TASK: Copy every record word for word. The images stay behind.

Object change listings
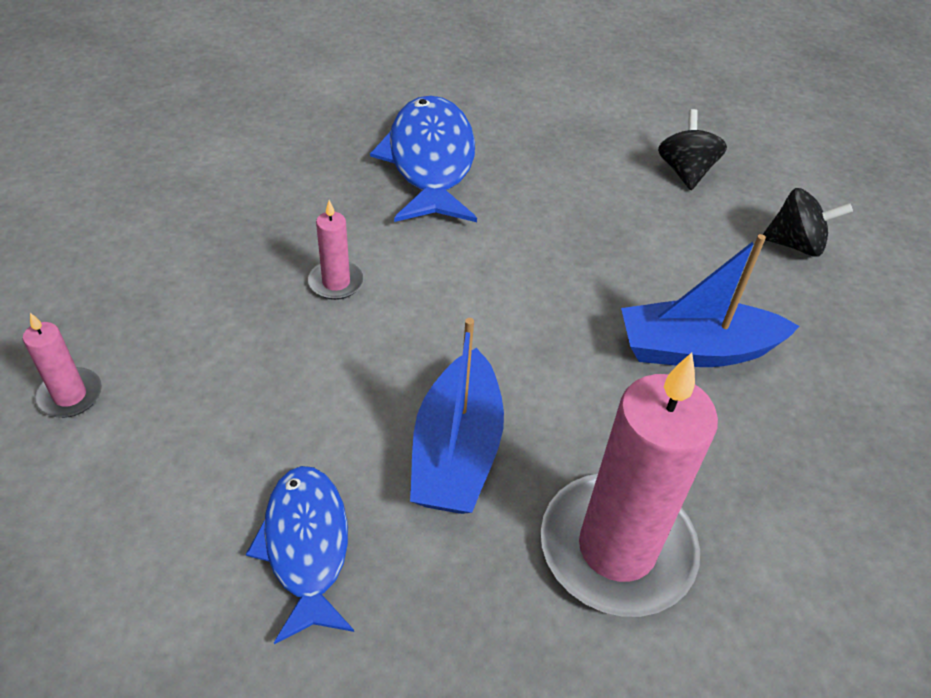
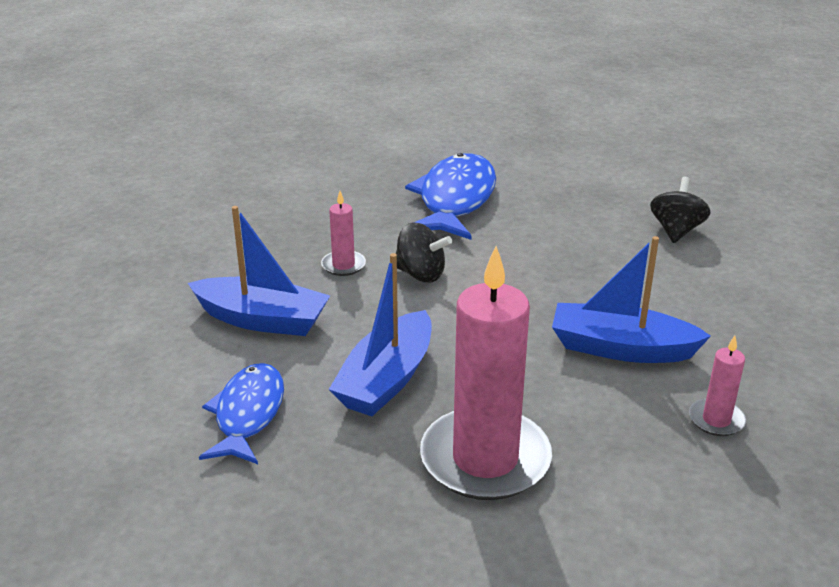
camera: 20 degrees right, 15 degrees down
pink candle [23,313,102,418] -> pink candle moved to [689,336,746,436]
black spinning top [763,188,853,256] -> black spinning top moved to [396,222,452,282]
none -> blue boat [188,206,330,336]

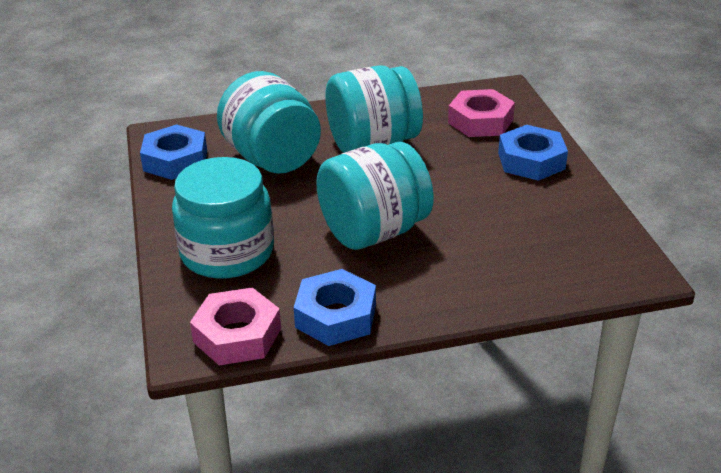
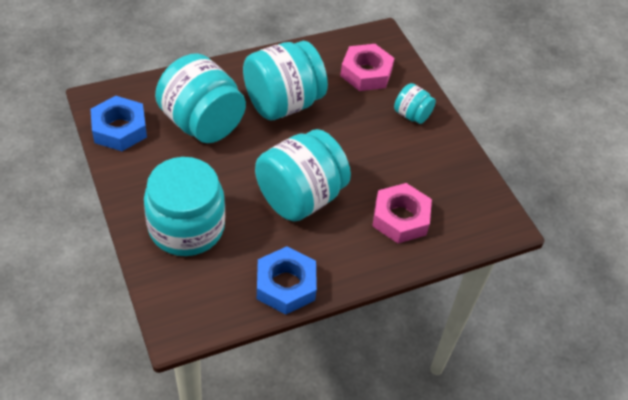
camera: 15 degrees left, 15 degrees up
pink nut [190,287,281,365] -> pink nut moved to [372,183,432,243]
blue nut [498,125,568,181] -> turquoise jar [394,83,436,124]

TASK SOLUTION:
camera: 20 degrees right, 15 degrees down
pink candle [23,313,102,418] -> pink candle moved to [689,336,746,436]
black spinning top [763,188,853,256] -> black spinning top moved to [396,222,452,282]
none -> blue boat [188,206,330,336]

camera: 15 degrees left, 15 degrees up
pink nut [190,287,281,365] -> pink nut moved to [372,183,432,243]
blue nut [498,125,568,181] -> turquoise jar [394,83,436,124]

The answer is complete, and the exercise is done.